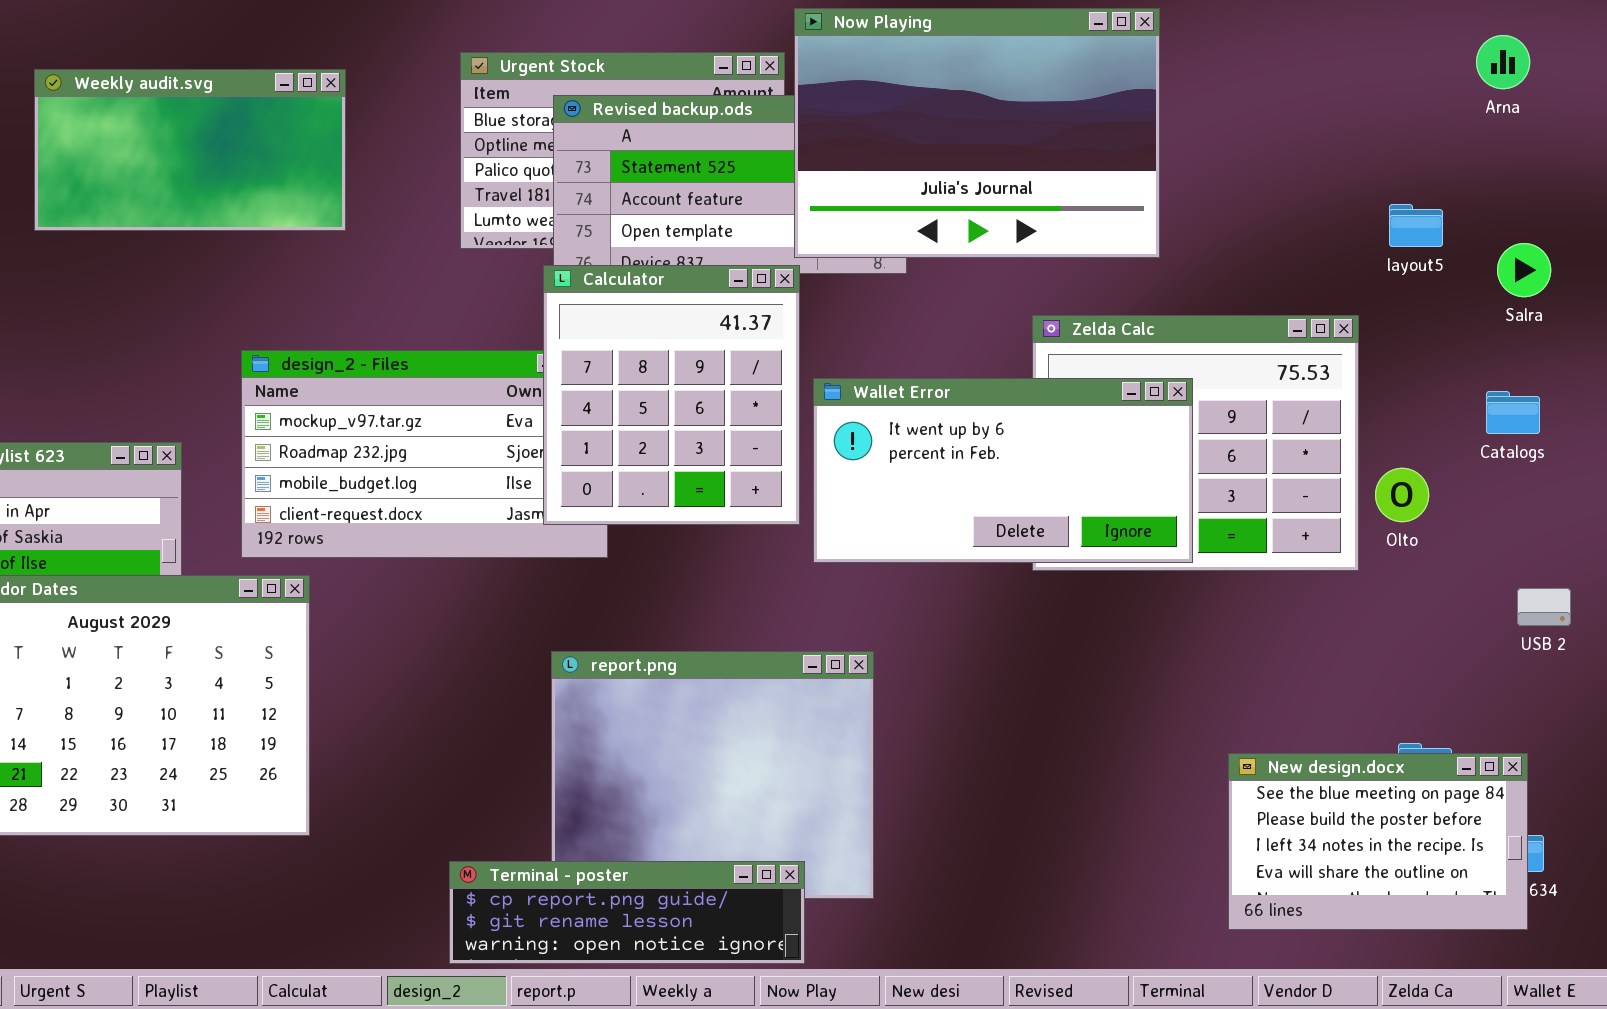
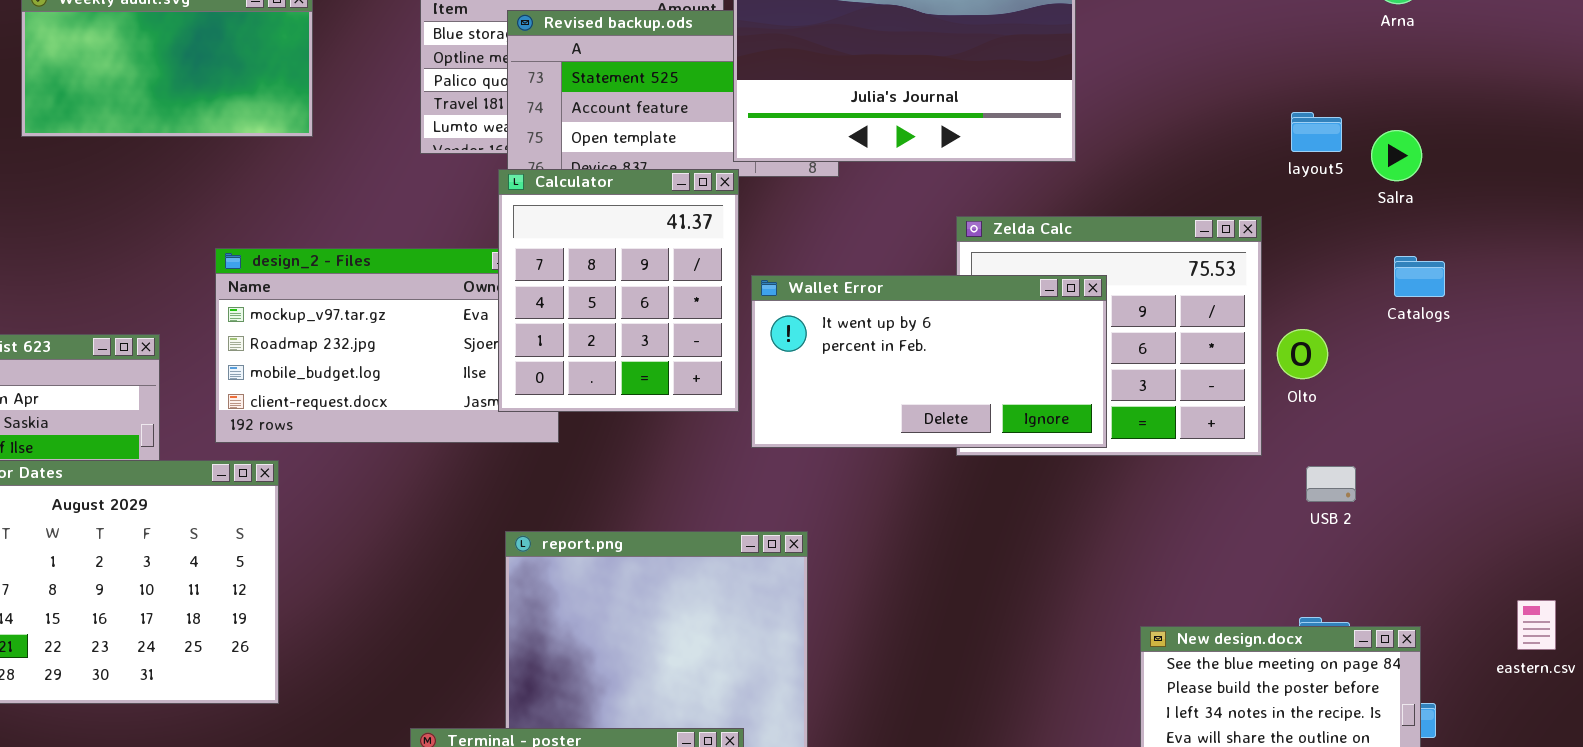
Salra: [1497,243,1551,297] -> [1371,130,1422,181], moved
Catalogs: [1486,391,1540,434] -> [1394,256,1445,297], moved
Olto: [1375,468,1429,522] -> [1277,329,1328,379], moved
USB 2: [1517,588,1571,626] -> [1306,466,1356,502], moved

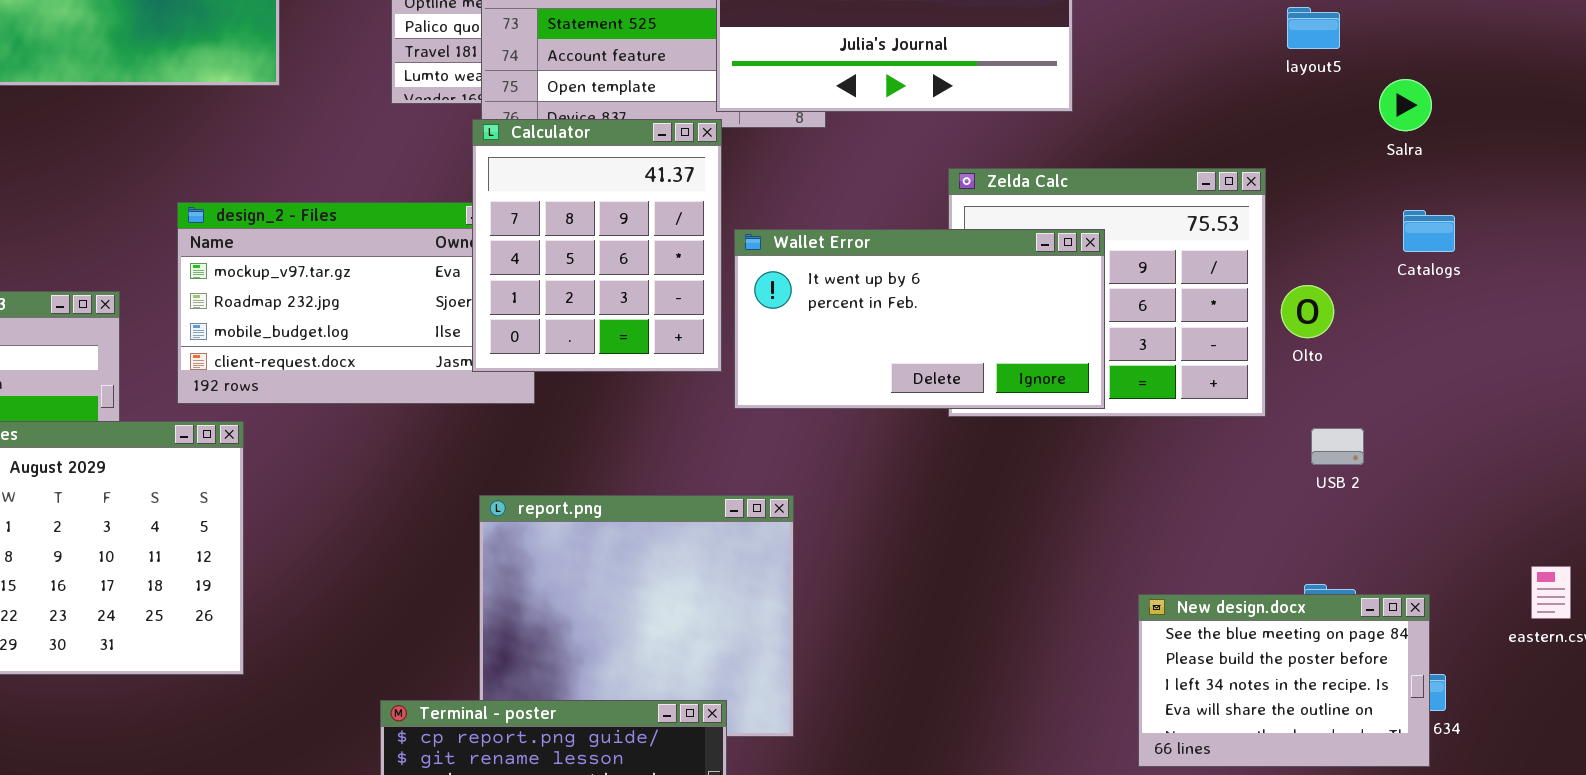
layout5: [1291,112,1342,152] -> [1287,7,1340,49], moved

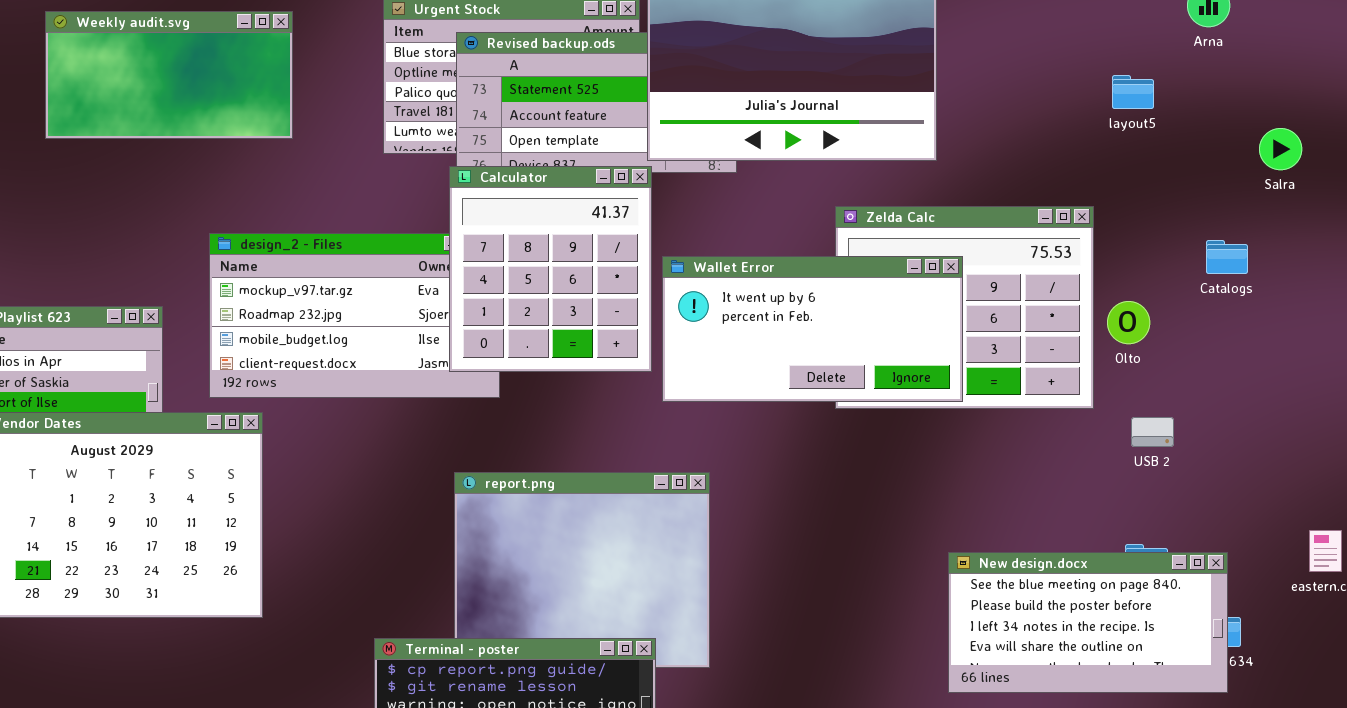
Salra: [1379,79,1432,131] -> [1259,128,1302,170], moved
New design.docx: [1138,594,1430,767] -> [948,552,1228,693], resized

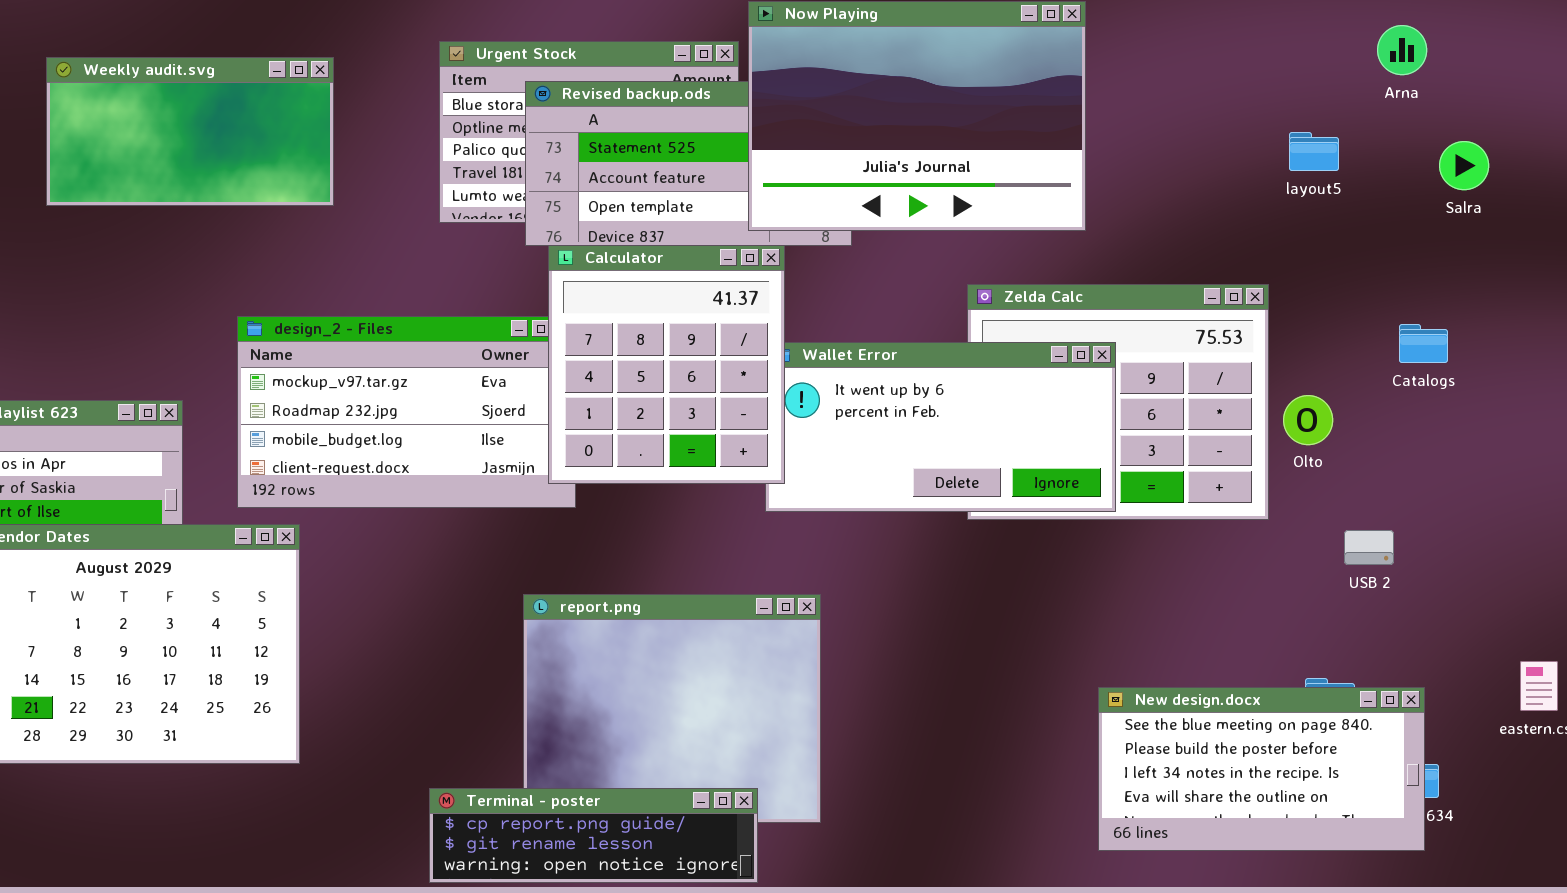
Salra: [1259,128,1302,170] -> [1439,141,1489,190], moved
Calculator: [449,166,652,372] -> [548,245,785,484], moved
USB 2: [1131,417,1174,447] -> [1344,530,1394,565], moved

▶ _WHAT IS BEING ASKED_: Could you set down every record above exactly as written, leaving out the pictures?

▶ _THE COMPLETED TASK_:
Salra: [1497,243,1551,297] -> [1371,130,1422,181], moved
Catalogs: [1486,391,1540,434] -> [1394,256,1445,297], moved
Olto: [1375,468,1429,522] -> [1277,329,1328,379], moved
USB 2: [1517,588,1571,626] -> [1306,466,1356,502], moved

layout5: [1291,112,1342,152] -> [1287,7,1340,49], moved

Salra: [1379,79,1432,131] -> [1259,128,1302,170], moved
New design.docx: [1138,594,1430,767] -> [948,552,1228,693], resized

Salra: [1259,128,1302,170] -> [1439,141,1489,190], moved
Calculator: [449,166,652,372] -> [548,245,785,484], moved
USB 2: [1131,417,1174,447] -> [1344,530,1394,565], moved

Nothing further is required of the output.